*Your task*
Below are several records. Retype exactly those lines running from the one with "pink box: 1 -> 5" through the one with "red eraser: 9 -> 6", end lines included, and no others.
►
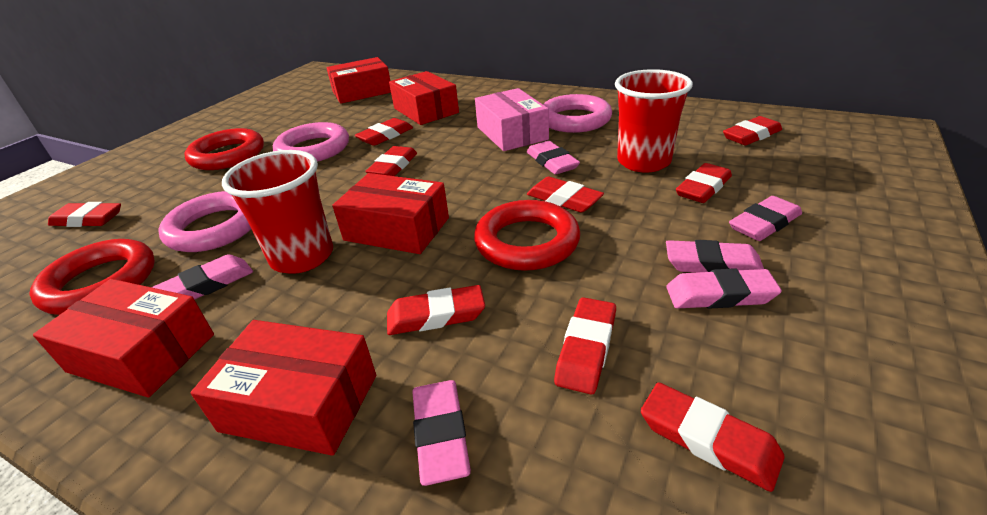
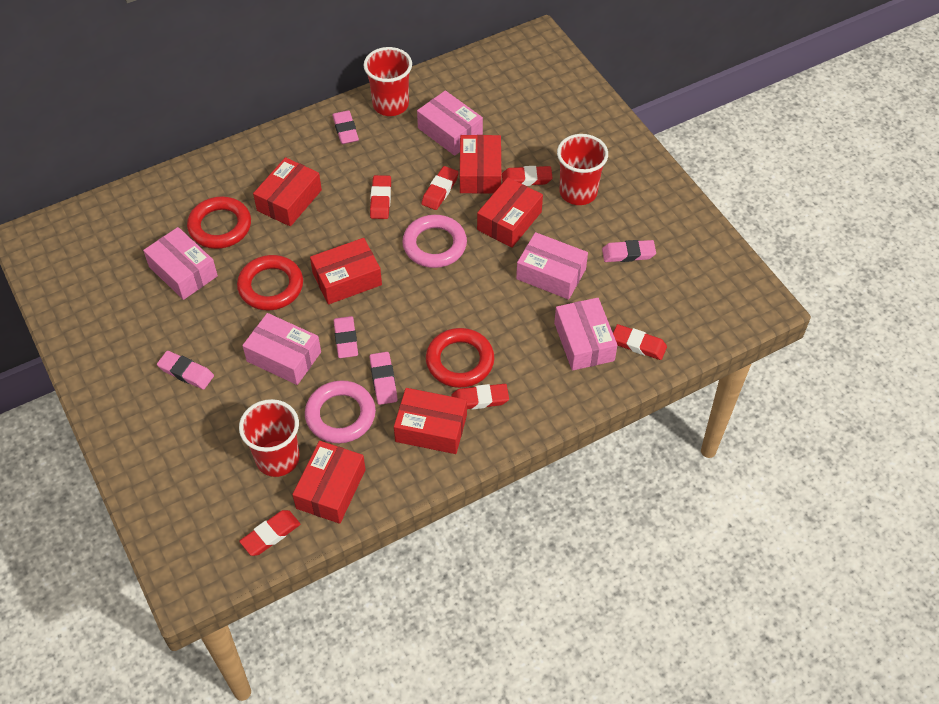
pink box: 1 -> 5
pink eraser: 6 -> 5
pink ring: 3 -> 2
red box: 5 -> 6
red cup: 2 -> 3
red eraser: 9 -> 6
◄
►
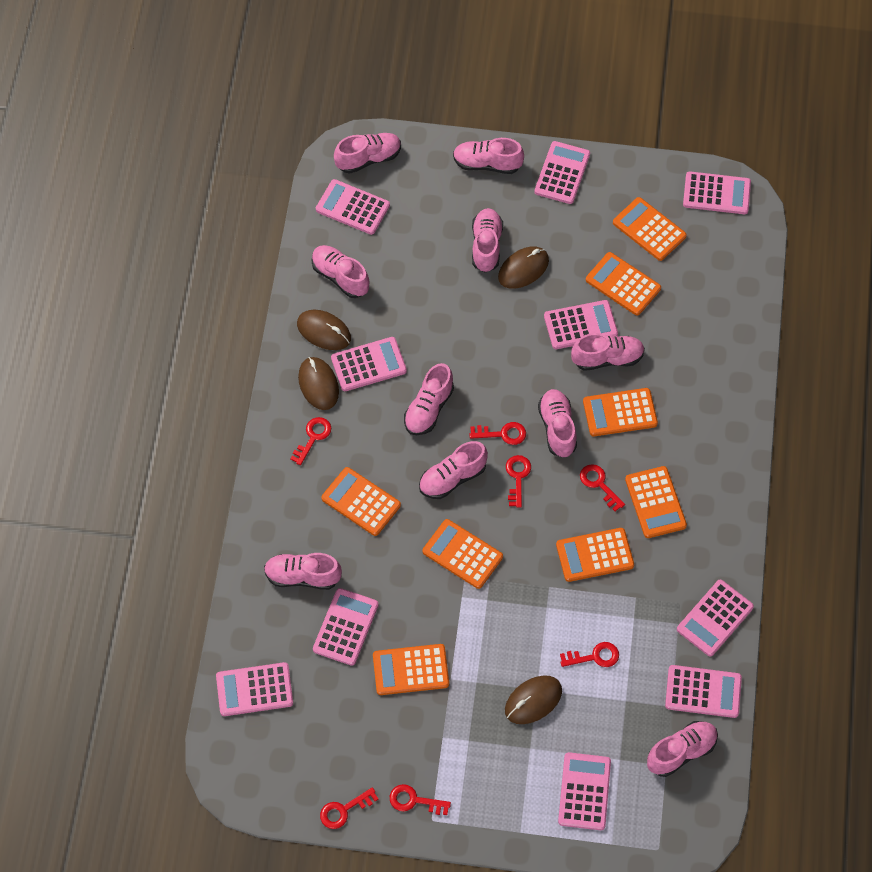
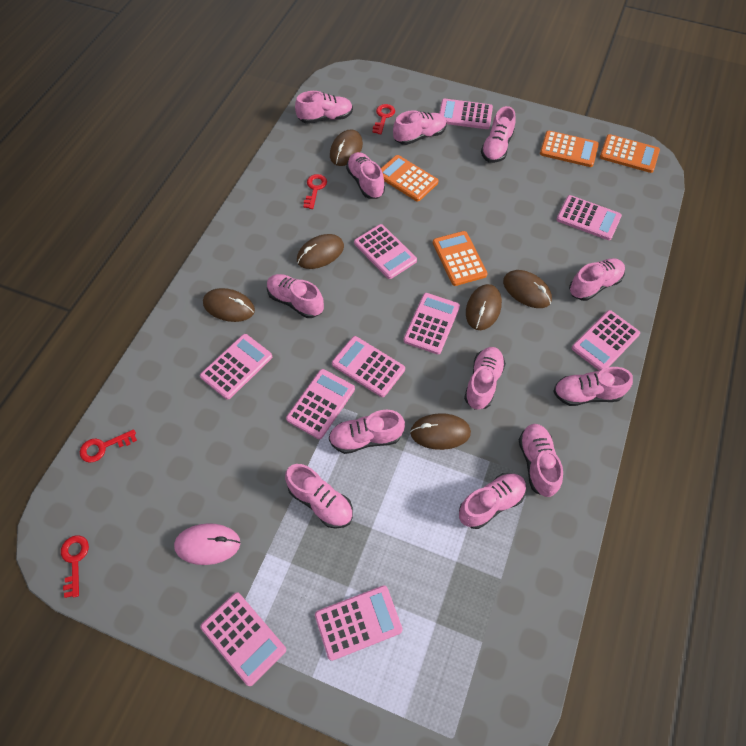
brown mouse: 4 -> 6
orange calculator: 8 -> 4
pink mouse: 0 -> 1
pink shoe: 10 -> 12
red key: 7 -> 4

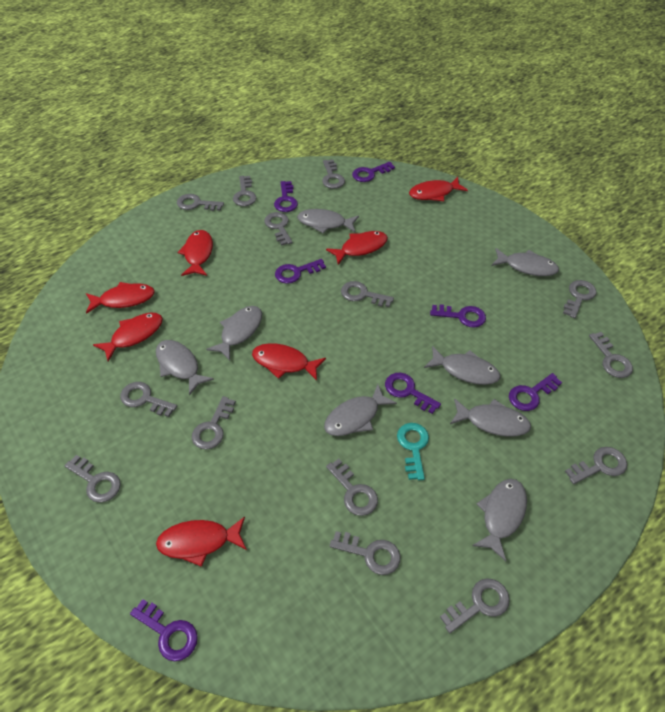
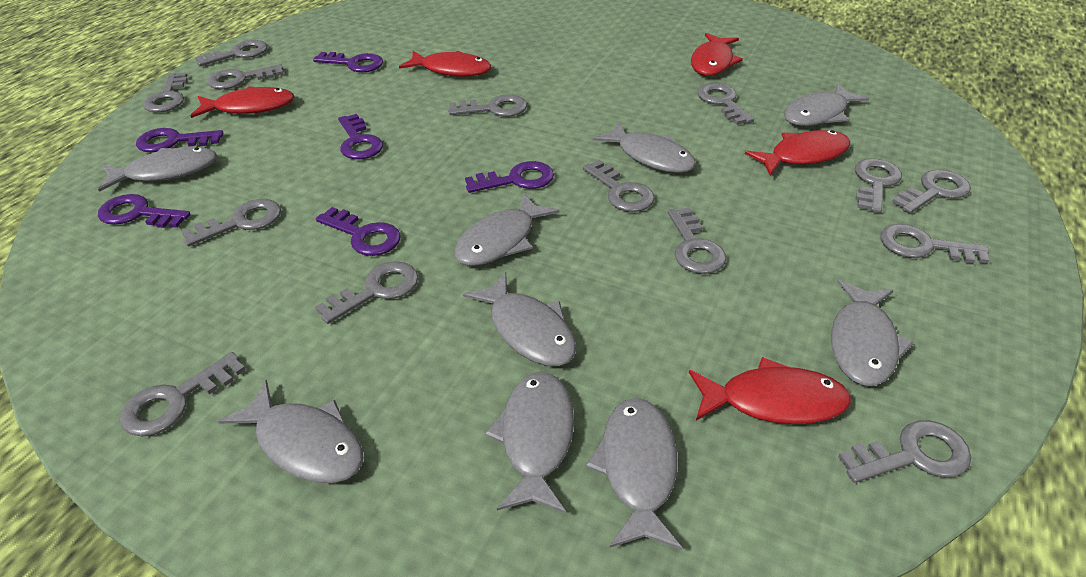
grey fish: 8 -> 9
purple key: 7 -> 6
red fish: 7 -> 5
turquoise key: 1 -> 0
◄
*Written solution*
pink box: 1 -> 5
pink eraser: 6 -> 5
pink ring: 3 -> 2
red box: 5 -> 6
red cup: 2 -> 3
red eraser: 9 -> 6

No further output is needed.